Try it: Reproduce the listing word for word, leaving every picture behind.

== Input material

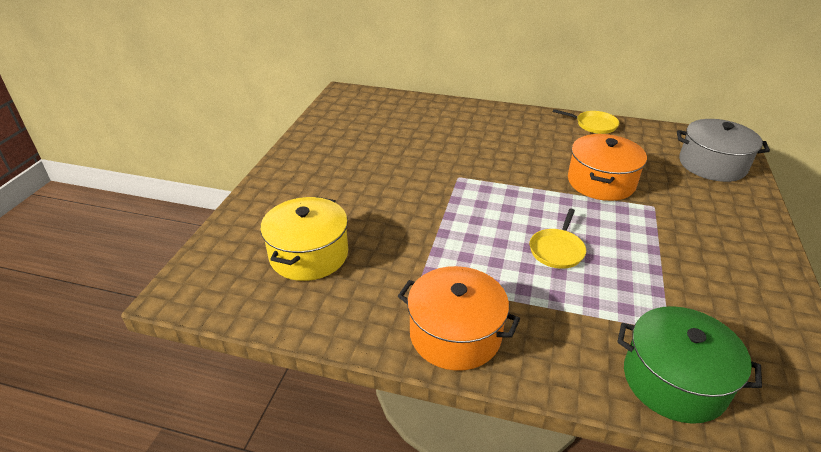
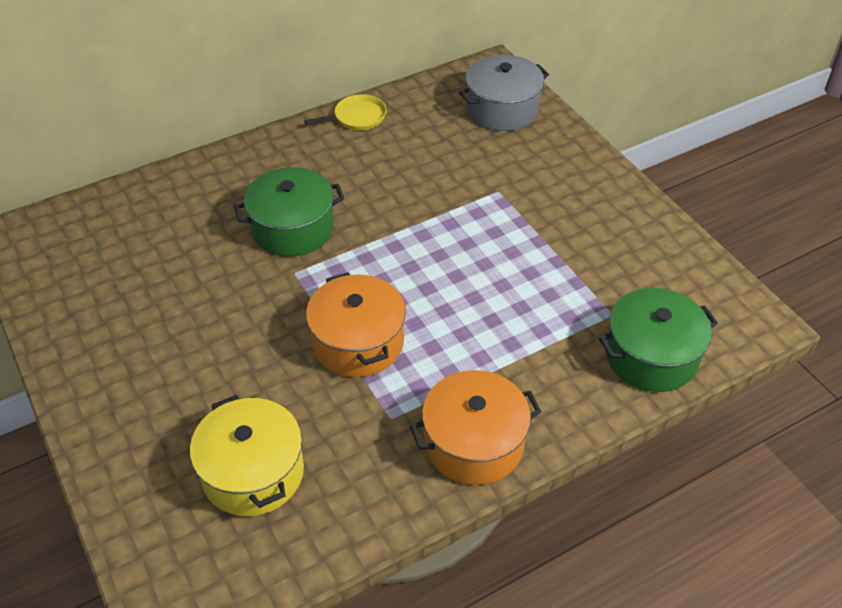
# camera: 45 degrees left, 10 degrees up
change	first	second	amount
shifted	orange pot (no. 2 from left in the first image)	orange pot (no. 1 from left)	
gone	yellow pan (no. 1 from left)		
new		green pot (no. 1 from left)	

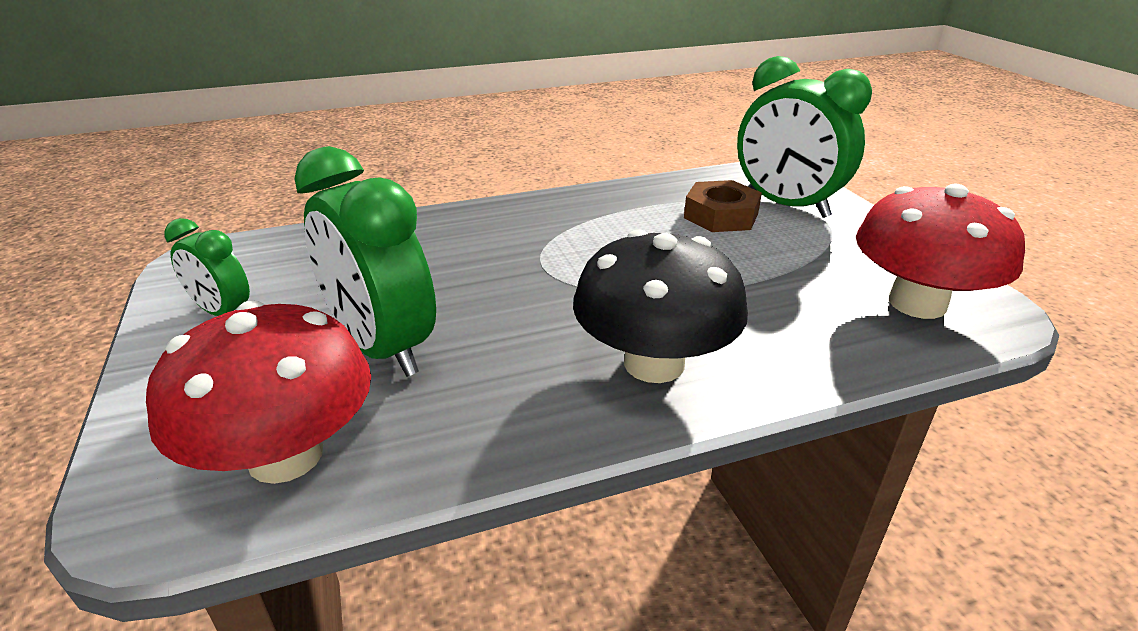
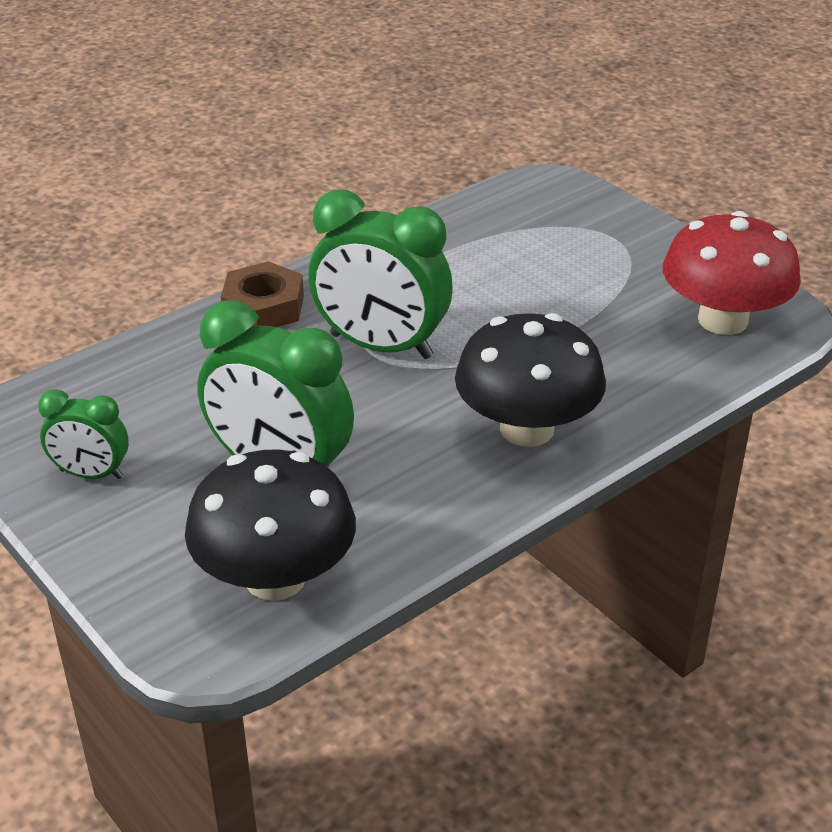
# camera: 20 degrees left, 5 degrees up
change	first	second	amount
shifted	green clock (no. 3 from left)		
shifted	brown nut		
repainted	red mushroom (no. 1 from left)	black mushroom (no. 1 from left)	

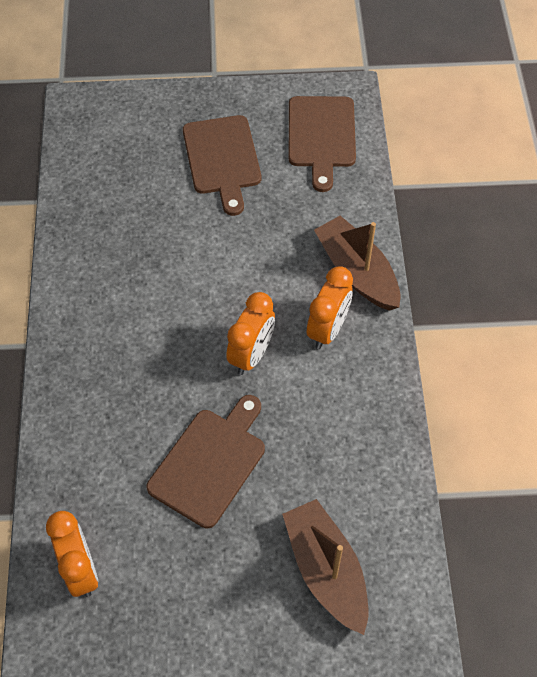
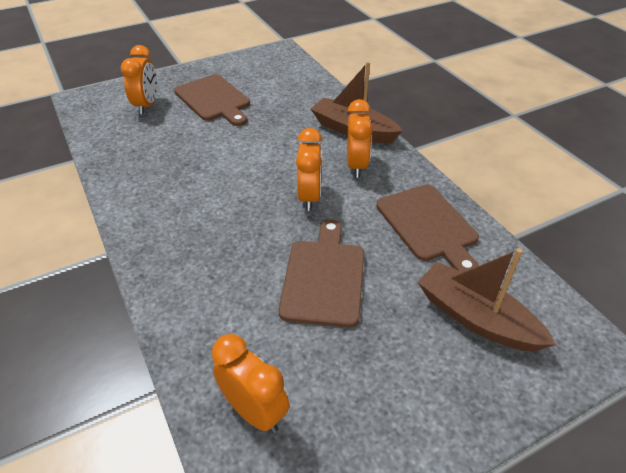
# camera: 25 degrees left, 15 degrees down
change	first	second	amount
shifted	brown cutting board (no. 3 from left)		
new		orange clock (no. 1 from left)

====

Solution below:
# camera: 45 degrees left, 10 degrees up
change	first	second	amount
shifted	orange pot (no. 2 from left in the first image)	orange pot (no. 1 from left)	
gone	yellow pan (no. 1 from left)		
new		green pot (no. 1 from left)	

# camera: 20 degrees left, 5 degrees up
change	first	second	amount
shifted	green clock (no. 3 from left)		
shifted	brown nut		
repainted	red mushroom (no. 1 from left)	black mushroom (no. 1 from left)	

# camera: 25 degrees left, 15 degrees down
change	first	second	amount
shifted	brown cutting board (no. 3 from left)		
new		orange clock (no. 1 from left)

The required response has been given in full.